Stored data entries

=== Begin Enclosure ===

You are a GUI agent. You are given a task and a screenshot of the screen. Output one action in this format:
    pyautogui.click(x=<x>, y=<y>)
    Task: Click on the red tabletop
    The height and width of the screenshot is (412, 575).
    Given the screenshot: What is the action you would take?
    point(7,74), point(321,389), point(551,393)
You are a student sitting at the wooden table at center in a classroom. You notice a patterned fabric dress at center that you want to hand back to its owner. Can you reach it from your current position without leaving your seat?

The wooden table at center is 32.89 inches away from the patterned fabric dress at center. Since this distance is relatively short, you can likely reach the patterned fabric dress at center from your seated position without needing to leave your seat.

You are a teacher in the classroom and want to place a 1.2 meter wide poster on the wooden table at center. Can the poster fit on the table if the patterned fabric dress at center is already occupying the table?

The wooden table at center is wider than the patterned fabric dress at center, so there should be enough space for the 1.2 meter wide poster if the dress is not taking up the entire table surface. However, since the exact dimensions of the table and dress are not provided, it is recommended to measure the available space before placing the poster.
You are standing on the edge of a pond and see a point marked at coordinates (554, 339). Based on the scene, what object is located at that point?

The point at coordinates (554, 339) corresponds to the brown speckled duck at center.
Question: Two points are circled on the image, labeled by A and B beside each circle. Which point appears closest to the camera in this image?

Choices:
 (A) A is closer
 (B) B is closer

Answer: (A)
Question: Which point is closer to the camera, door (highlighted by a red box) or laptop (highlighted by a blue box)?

=== End Enclosure ===

### Task objective:
Can you transcribe the entries word for word, from the first line through the line containing "point(7,74), point(321,389), point(551,393)", with both of those lines included?

### Written answer:
You are a GUI agent. You are given a task and a screenshot of the screen. Output one action in this format:
    pyautogui.click(x=<x>, y=<y>)
    Task: Click on the red tabletop
    The height and width of the screenshot is (412, 575).
    Given the screenshot: What is the action you would take?
    point(7,74), point(321,389), point(551,393)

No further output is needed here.